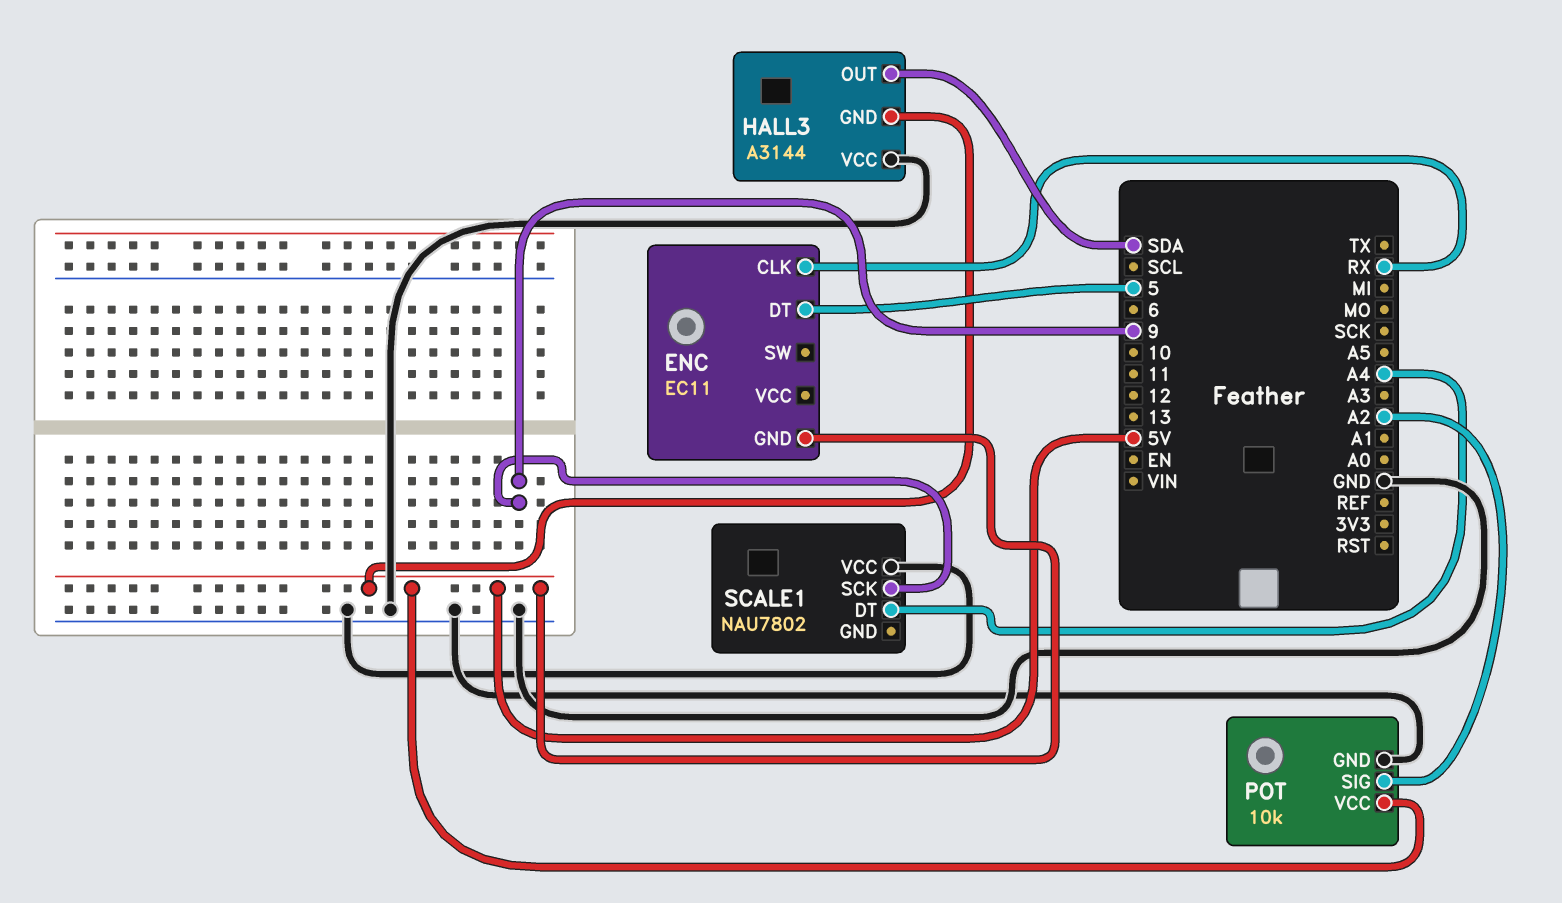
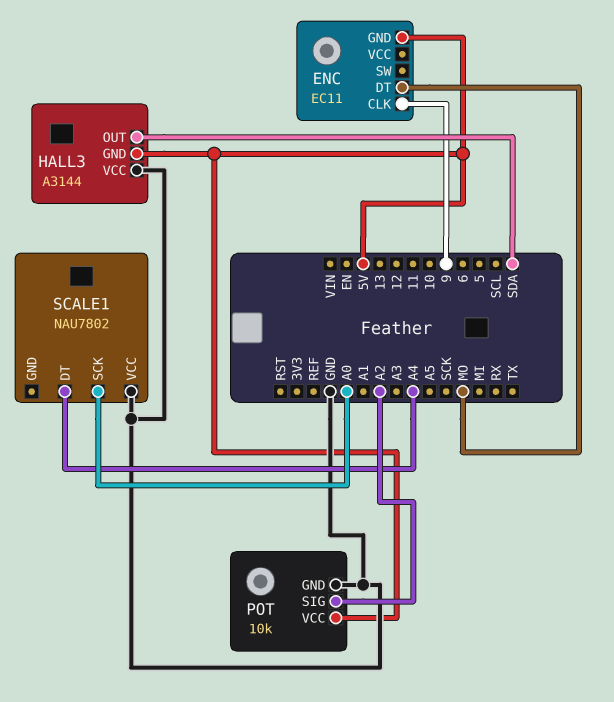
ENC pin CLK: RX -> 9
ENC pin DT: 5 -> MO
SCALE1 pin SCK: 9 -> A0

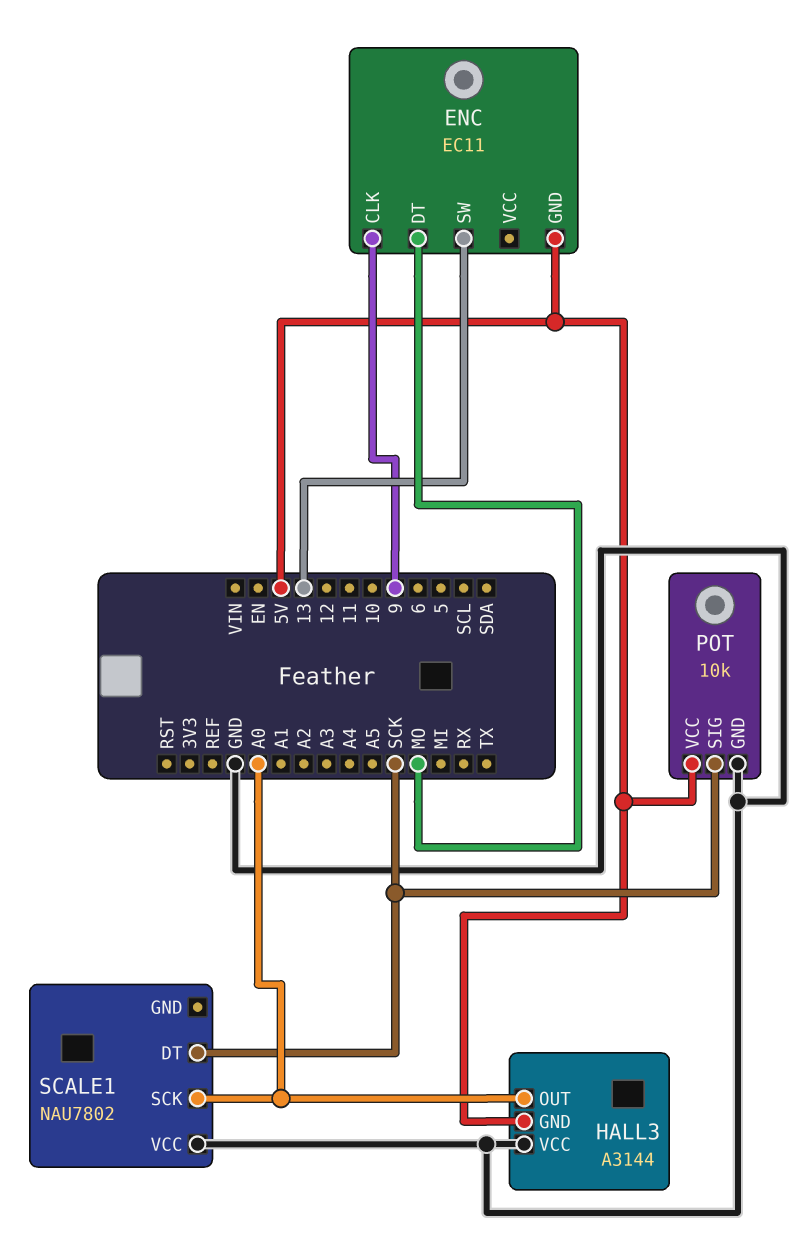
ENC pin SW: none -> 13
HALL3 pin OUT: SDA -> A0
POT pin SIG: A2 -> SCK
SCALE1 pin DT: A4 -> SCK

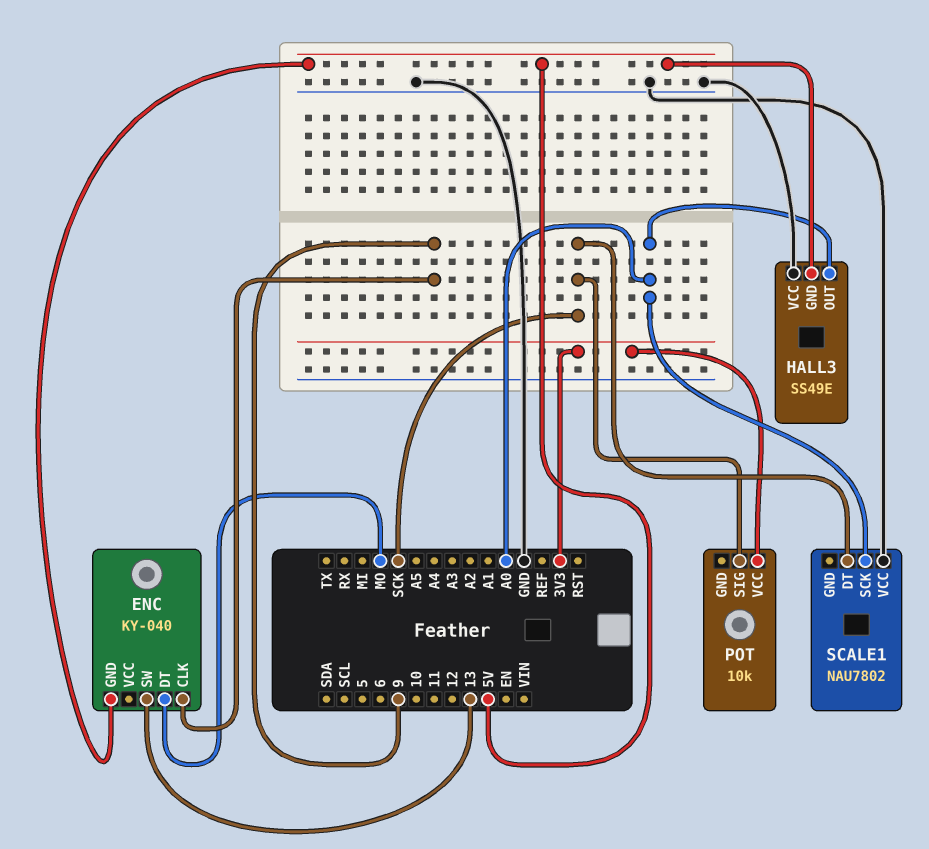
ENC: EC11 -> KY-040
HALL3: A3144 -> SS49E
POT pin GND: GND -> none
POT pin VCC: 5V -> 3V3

************

WHAT THE EXERCISE ASKS:
Checking the material above line by line, count those that include the string "none". Give the number alone.

EXPECTED OUTPUT:
2